**Information provided**
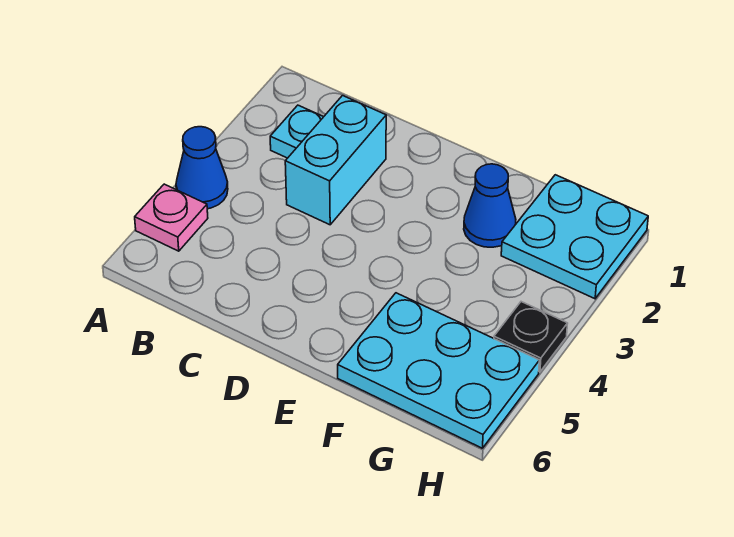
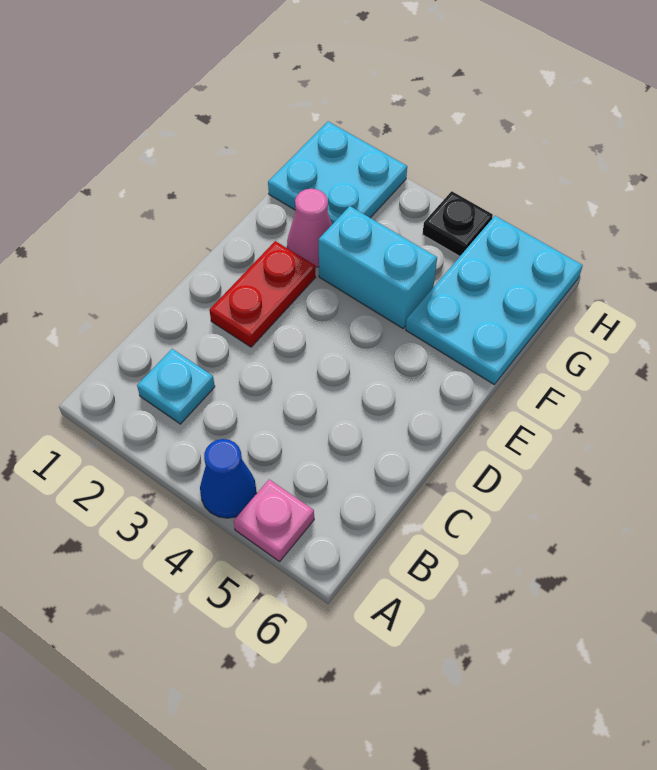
cyan brick C2:C3 level 1 -> cyan brick F3:F4 level 1
none -> red plate D2:E2 level 1
blue cone F2 level 1 -> pink cone F2 level 1

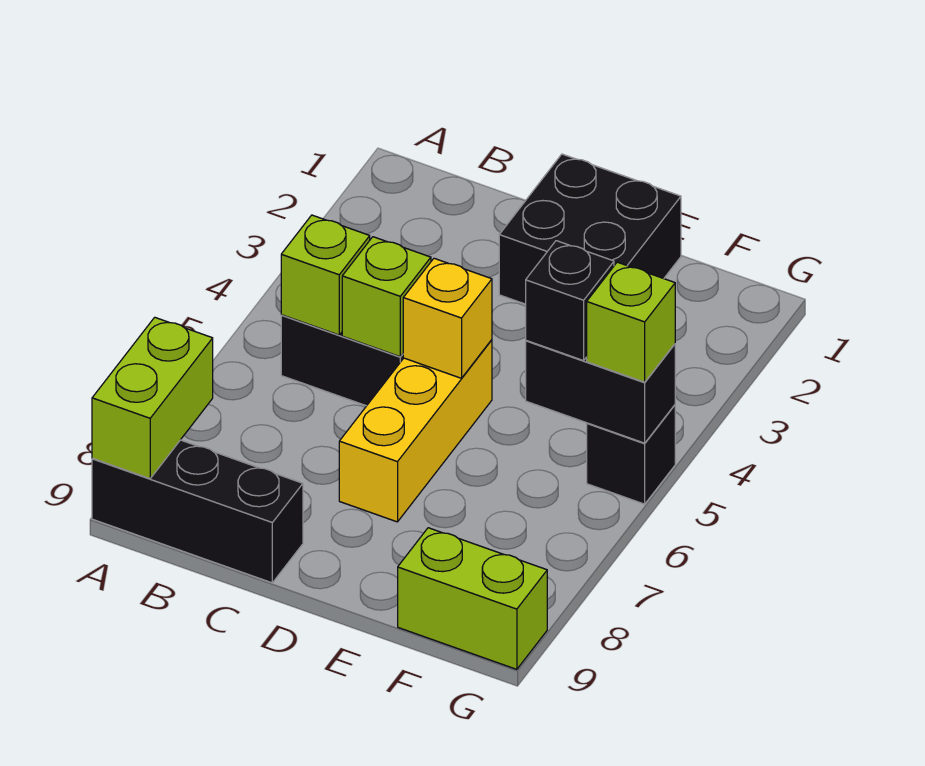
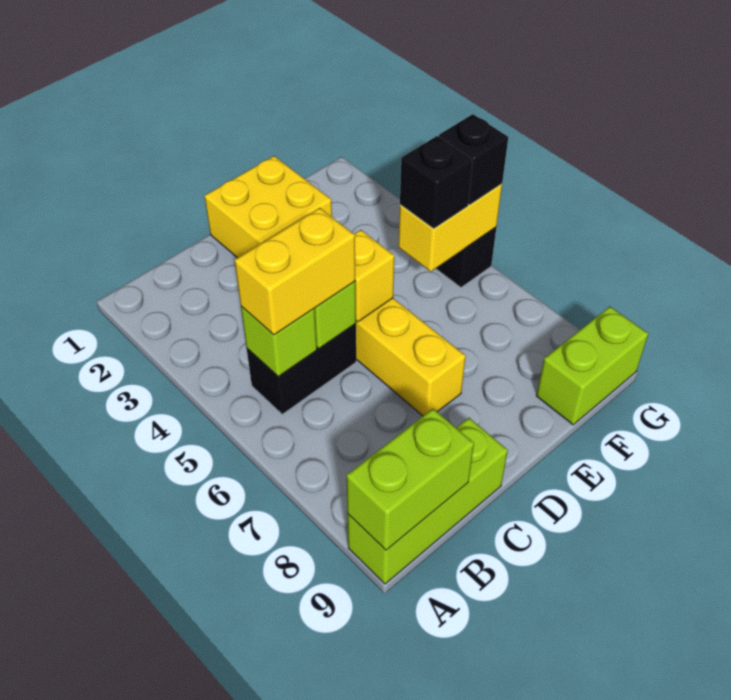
lime brick A8:A9 level 2 -> lime brick A9:B9 level 2
black brick A9:C9 level 1 -> lime brick A9:C9 level 1
none -> yellow brick B5:C5 level 3
black brick D1:E2 level 1 -> yellow brick D1:E2 level 1
black brick F5:G5 level 2 -> yellow brick F5:G5 level 2
lime brick G5 level 3 -> black brick G5 level 3

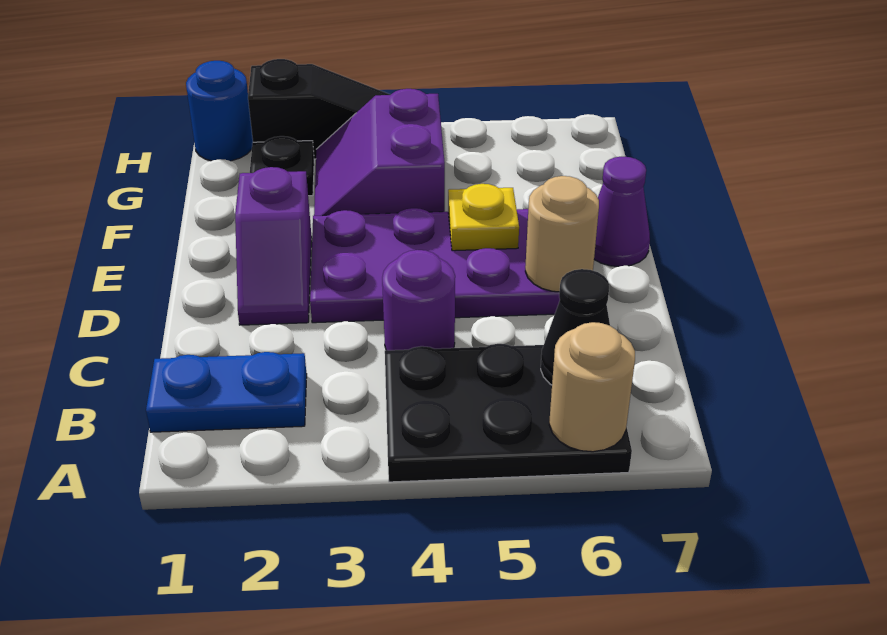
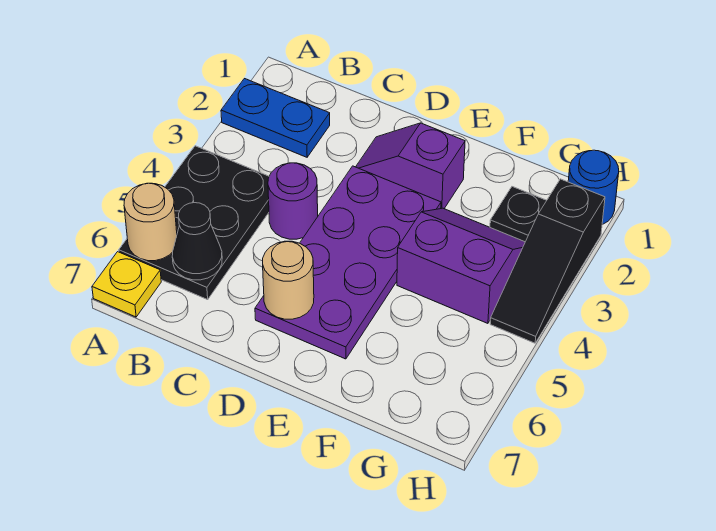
blue plate B1:B2 level 1 -> blue plate A2:B2 level 1
yellow plate E5 level 2 -> yellow plate A7 level 1
purple cone E7 level 1 -> none

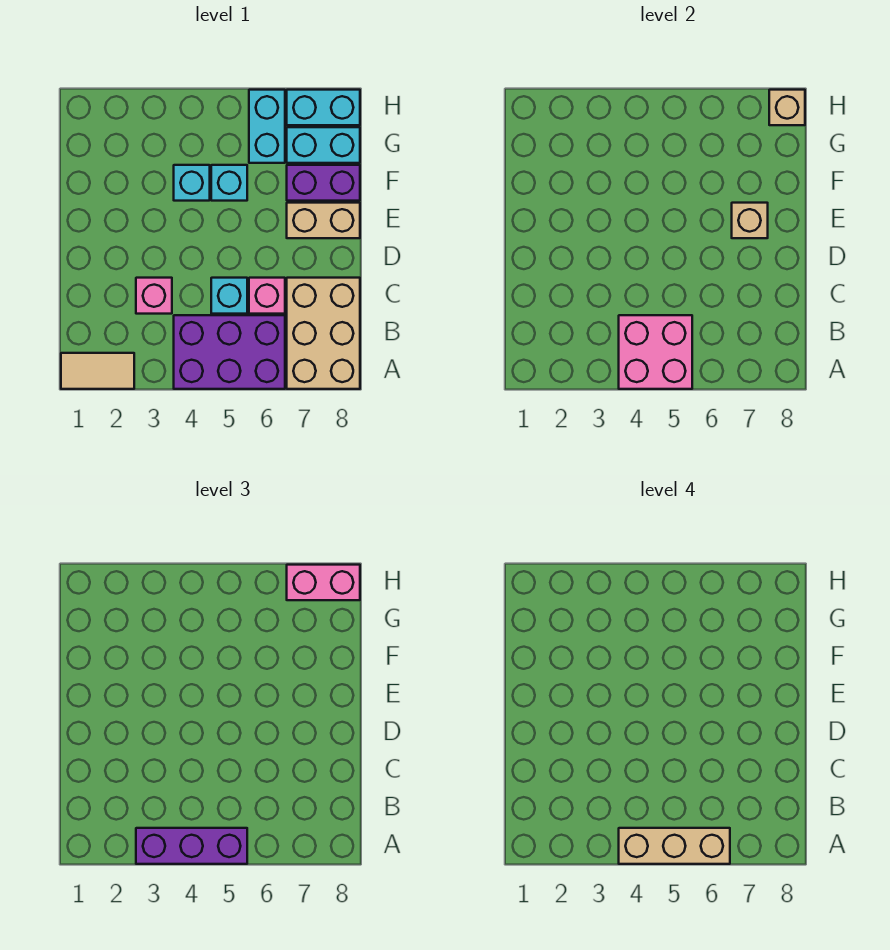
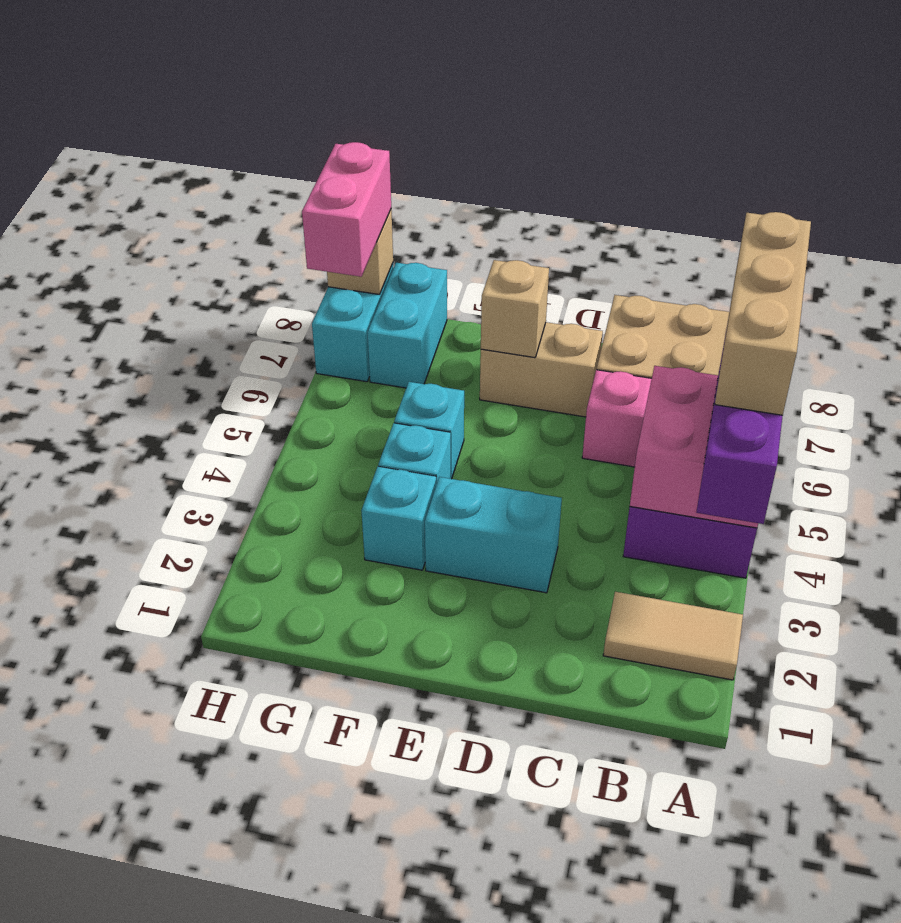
tan tile A1:A2 level 1 -> tan tile A2:B2 level 1
pink brick C3 level 1 -> none
cyan brick C5 level 1 -> cyan brick F3 level 1
tan brick E7:E8 level 1 -> tan brick D7:E7 level 1
purple brick F7:F8 level 1 -> none
cyan brick G6:H6 level 1 -> cyan brick D3:E3 level 1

**Aim of the task**
Can the lines from the one with "none -> red plate D2:E2 level 1" to the end of the records above be quoted exactly, both ends included, with every picture omitted?

**Result of this exercise**
none -> red plate D2:E2 level 1
blue cone F2 level 1 -> pink cone F2 level 1

lime brick A8:A9 level 2 -> lime brick A9:B9 level 2
black brick A9:C9 level 1 -> lime brick A9:C9 level 1
none -> yellow brick B5:C5 level 3
black brick D1:E2 level 1 -> yellow brick D1:E2 level 1
black brick F5:G5 level 2 -> yellow brick F5:G5 level 2
lime brick G5 level 3 -> black brick G5 level 3

blue plate B1:B2 level 1 -> blue plate A2:B2 level 1
yellow plate E5 level 2 -> yellow plate A7 level 1
purple cone E7 level 1 -> none

tan tile A1:A2 level 1 -> tan tile A2:B2 level 1
pink brick C3 level 1 -> none
cyan brick C5 level 1 -> cyan brick F3 level 1
tan brick E7:E8 level 1 -> tan brick D7:E7 level 1
purple brick F7:F8 level 1 -> none
cyan brick G6:H6 level 1 -> cyan brick D3:E3 level 1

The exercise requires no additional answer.